§ **Given entries**:
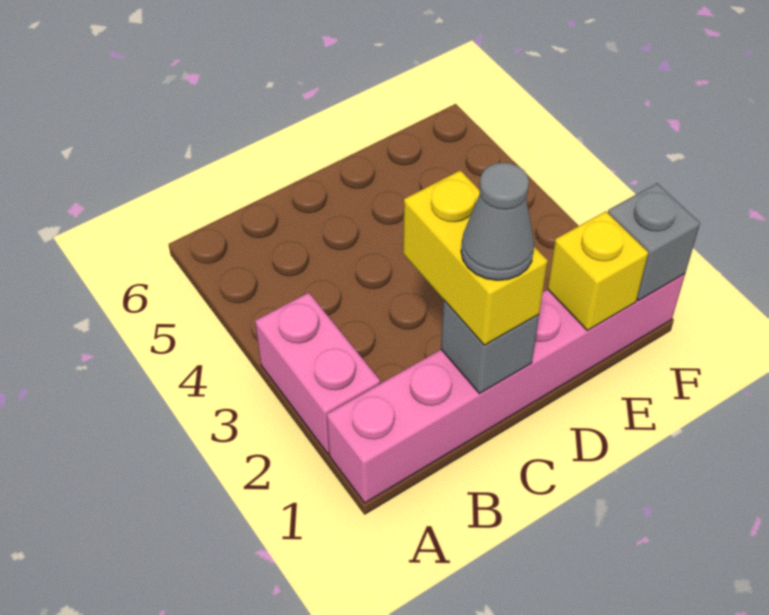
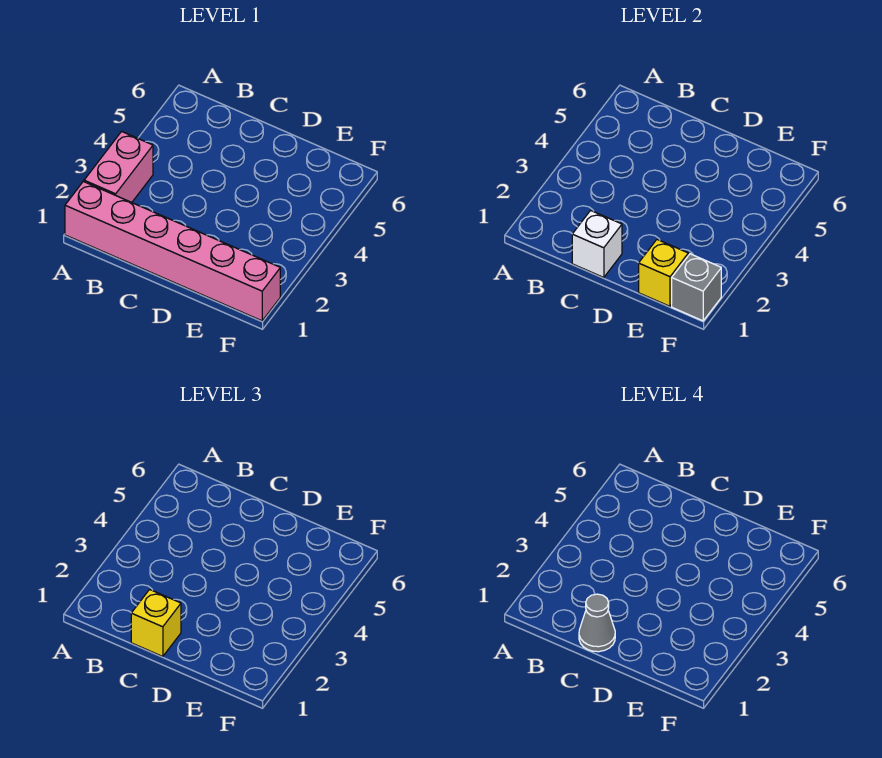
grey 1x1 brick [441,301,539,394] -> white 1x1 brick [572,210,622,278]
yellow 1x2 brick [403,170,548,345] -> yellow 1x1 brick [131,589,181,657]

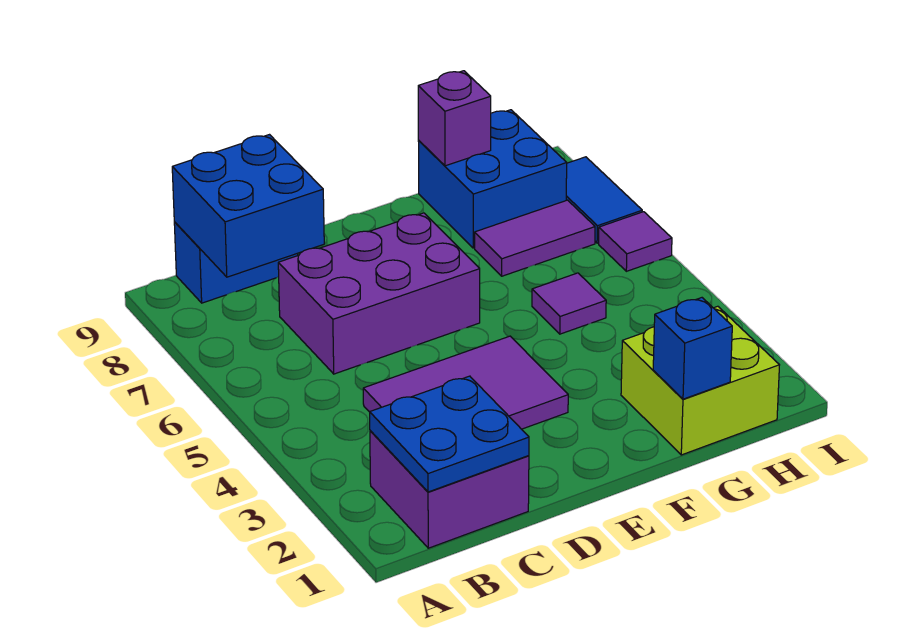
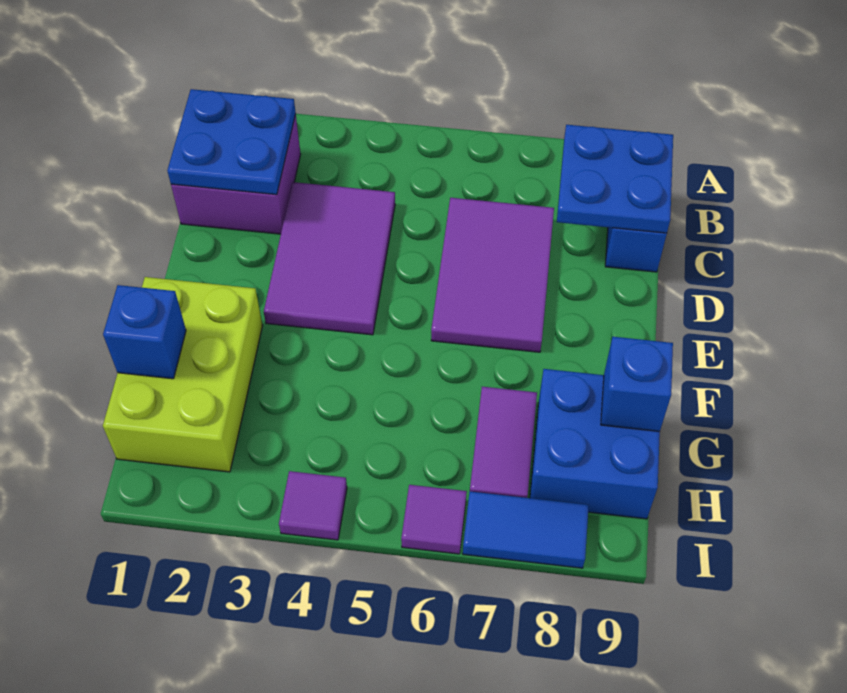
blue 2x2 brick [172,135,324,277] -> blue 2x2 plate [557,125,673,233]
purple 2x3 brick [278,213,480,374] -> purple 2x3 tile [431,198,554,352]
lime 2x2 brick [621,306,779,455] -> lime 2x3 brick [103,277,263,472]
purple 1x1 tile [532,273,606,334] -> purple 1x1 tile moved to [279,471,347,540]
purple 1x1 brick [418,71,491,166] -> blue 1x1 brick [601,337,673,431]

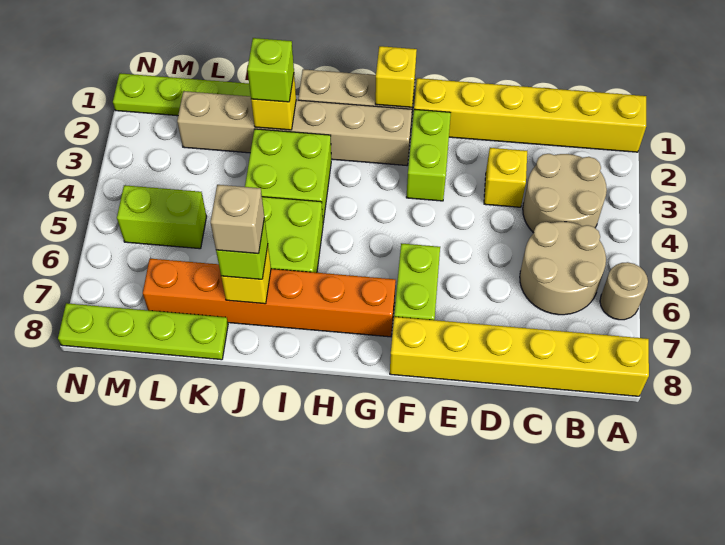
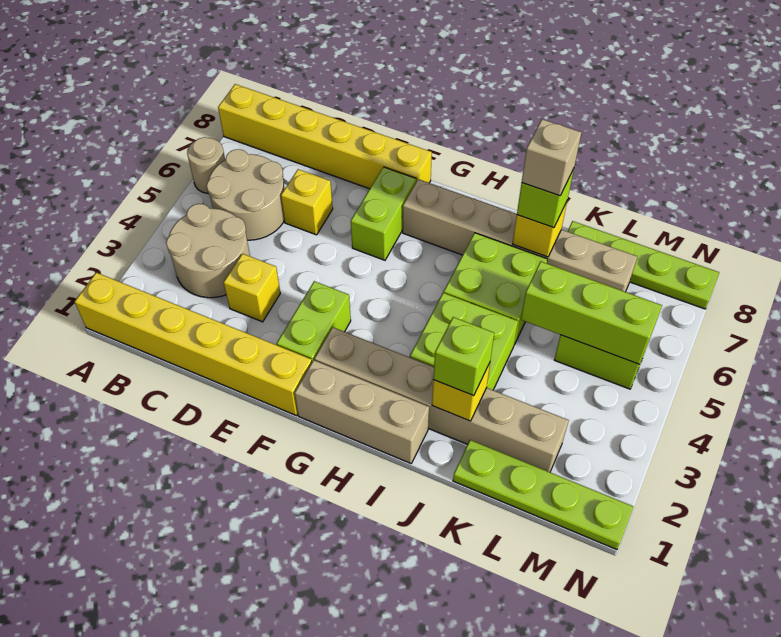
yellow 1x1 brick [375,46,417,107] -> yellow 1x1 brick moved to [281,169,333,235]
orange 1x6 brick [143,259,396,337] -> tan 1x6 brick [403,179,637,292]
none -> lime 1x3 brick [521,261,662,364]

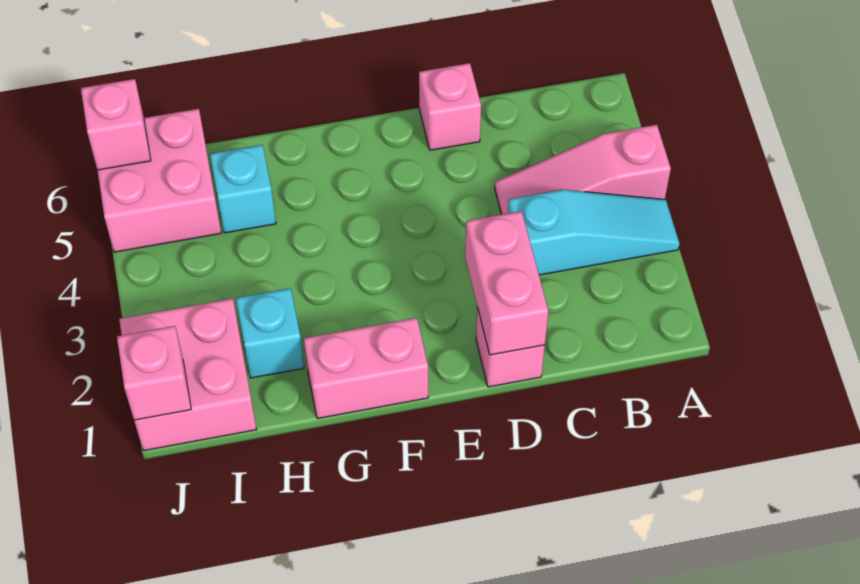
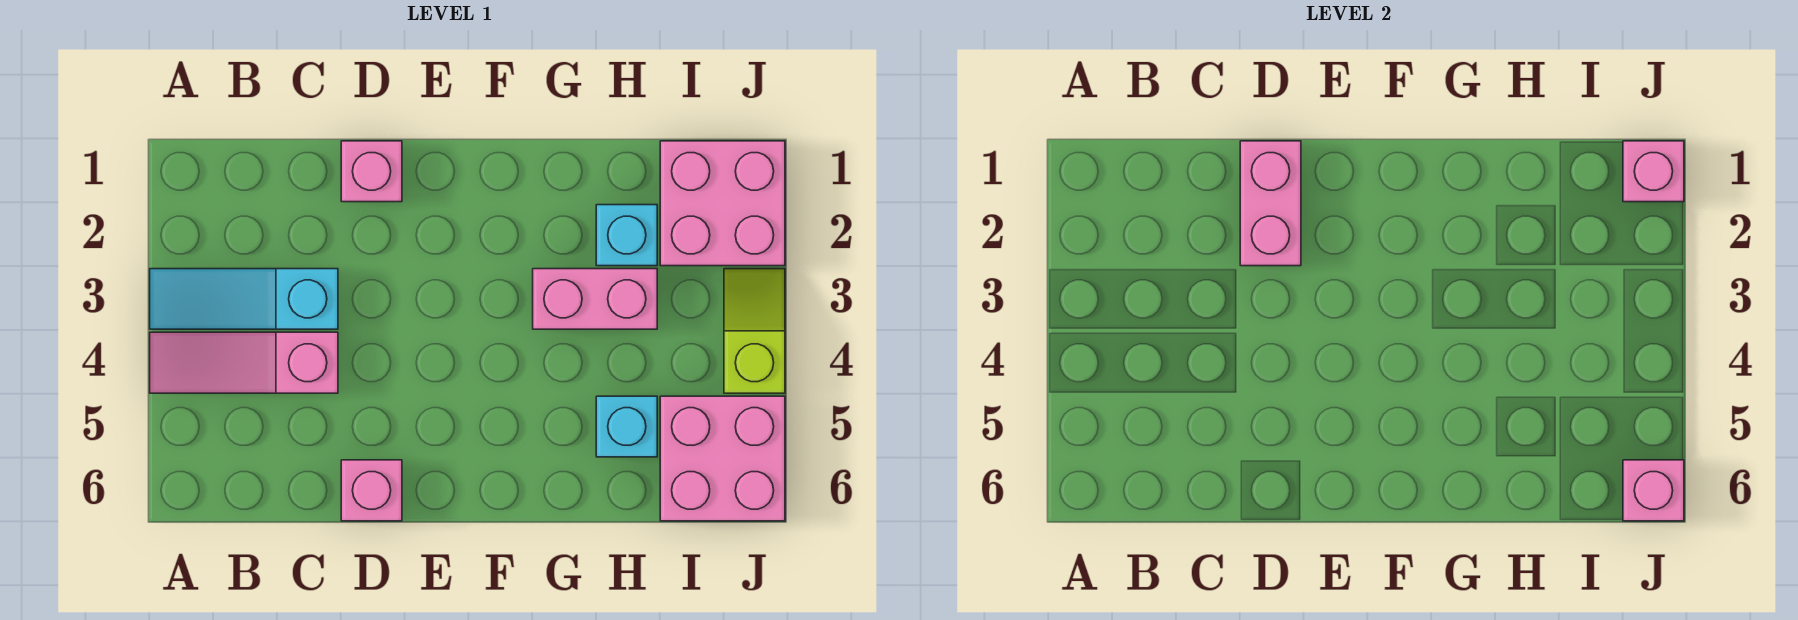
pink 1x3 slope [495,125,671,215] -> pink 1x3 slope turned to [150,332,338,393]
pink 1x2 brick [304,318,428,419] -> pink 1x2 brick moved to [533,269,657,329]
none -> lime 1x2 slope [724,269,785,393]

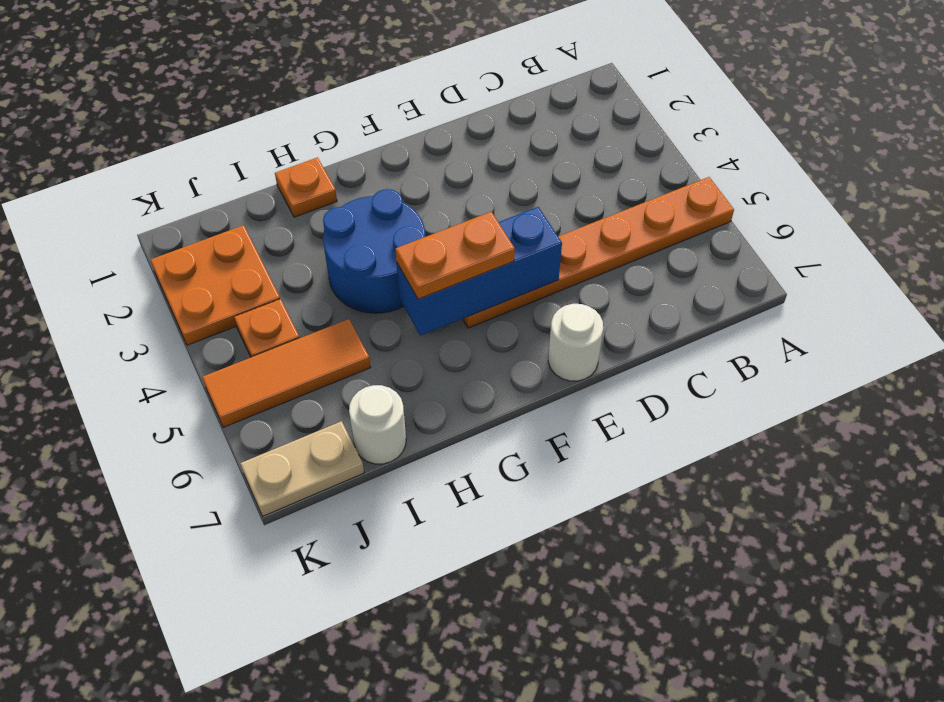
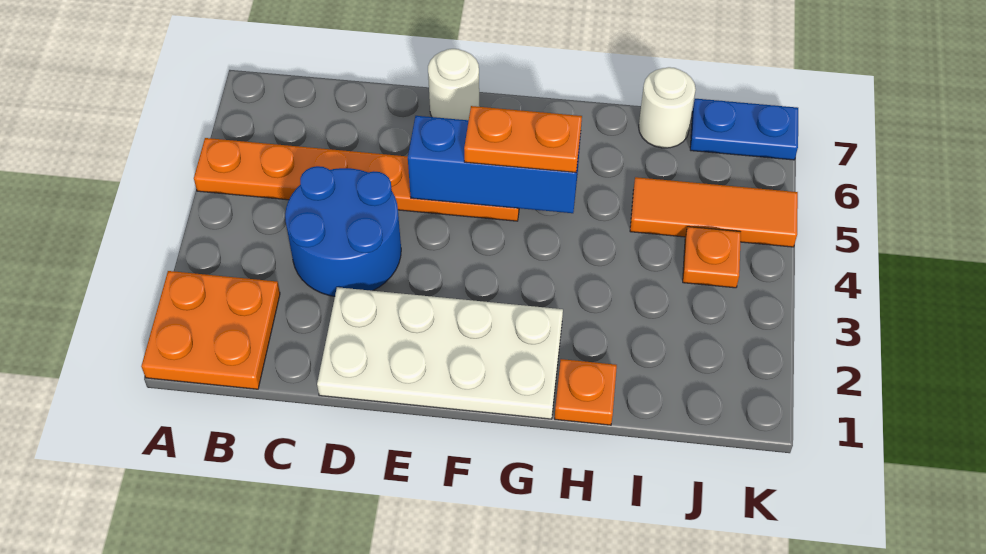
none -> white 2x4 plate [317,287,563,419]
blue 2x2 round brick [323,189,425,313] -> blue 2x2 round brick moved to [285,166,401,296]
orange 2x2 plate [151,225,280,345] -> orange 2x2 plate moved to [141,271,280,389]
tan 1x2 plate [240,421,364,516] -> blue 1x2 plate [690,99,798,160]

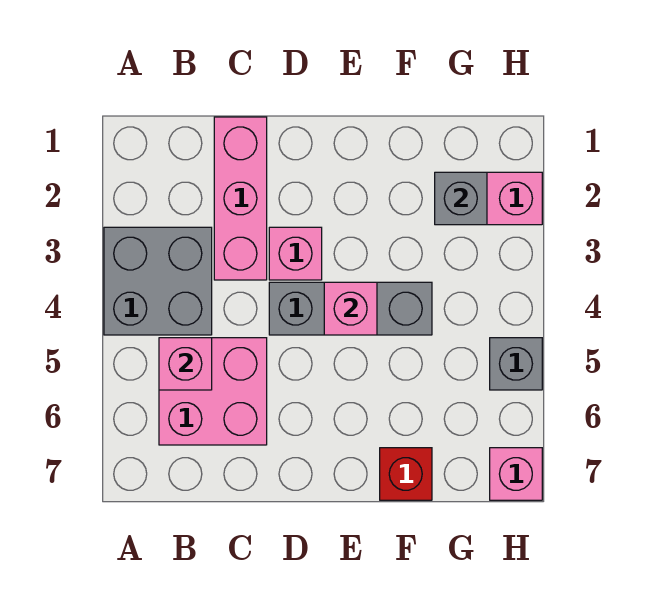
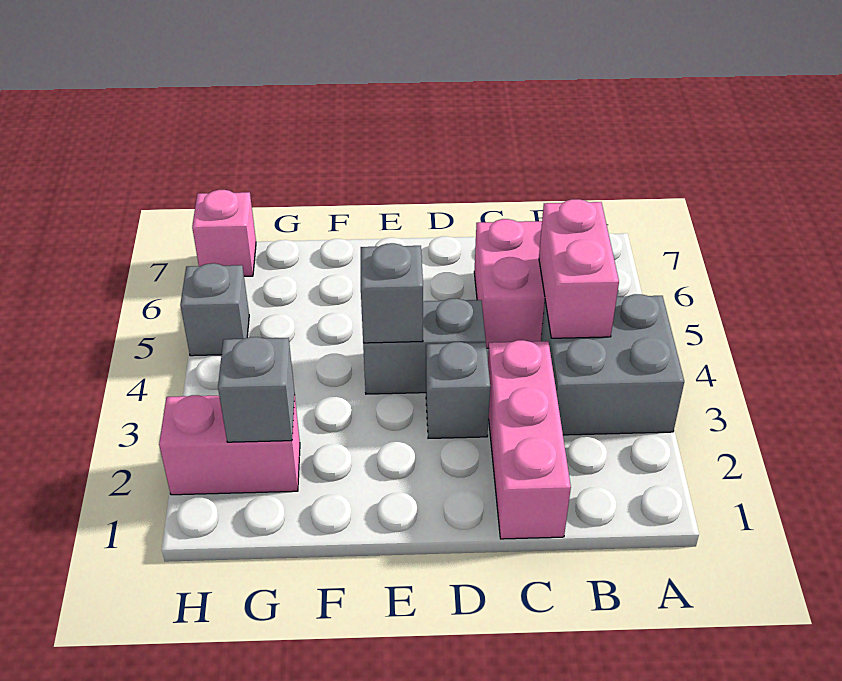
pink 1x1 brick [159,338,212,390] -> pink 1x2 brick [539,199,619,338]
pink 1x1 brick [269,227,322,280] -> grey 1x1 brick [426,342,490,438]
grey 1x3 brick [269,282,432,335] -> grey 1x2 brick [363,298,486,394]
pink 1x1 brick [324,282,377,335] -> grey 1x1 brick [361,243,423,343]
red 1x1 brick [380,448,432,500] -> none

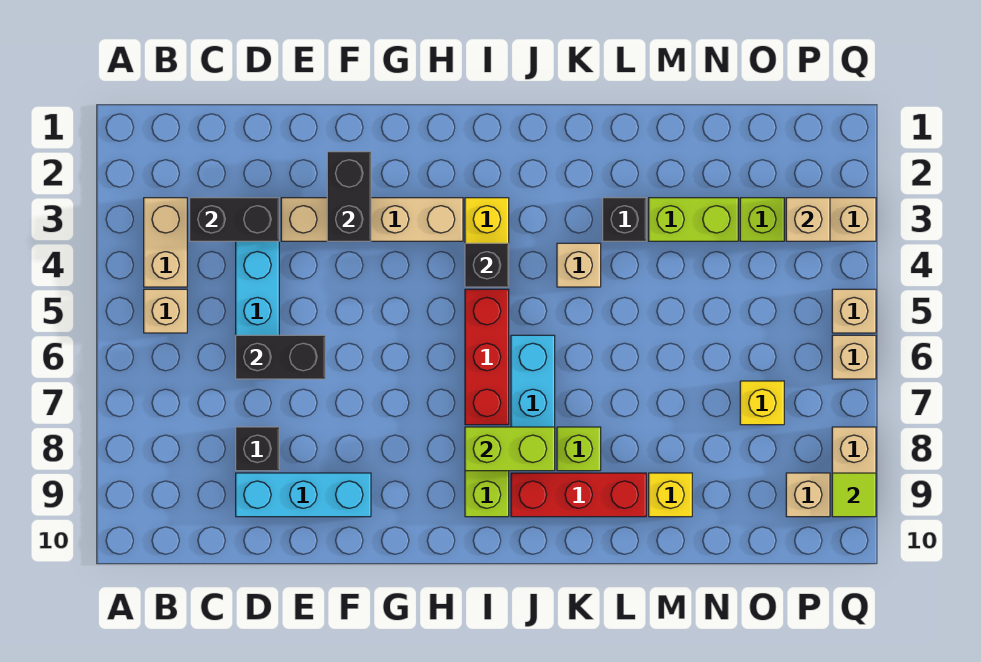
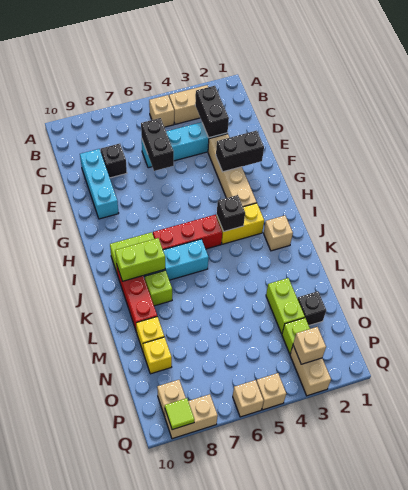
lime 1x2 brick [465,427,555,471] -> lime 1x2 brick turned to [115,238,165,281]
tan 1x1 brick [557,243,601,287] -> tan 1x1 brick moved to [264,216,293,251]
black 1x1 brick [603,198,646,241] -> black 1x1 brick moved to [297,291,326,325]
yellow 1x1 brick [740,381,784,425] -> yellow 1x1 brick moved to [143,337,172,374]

§ **Activity**: Set down exactly the lines running from the beginning of the entries above to the line that contains "blue 2x2 brick", including both, and leave out pictures.

§ **Your response**:
grey 1x1 brick [441,301,539,394] -> white 1x1 brick [572,210,622,278]
yellow 1x2 brick [403,170,548,345] -> yellow 1x1 brick [131,589,181,657]

blue 2x2 brick [172,135,324,277] -> blue 2x2 plate [557,125,673,233]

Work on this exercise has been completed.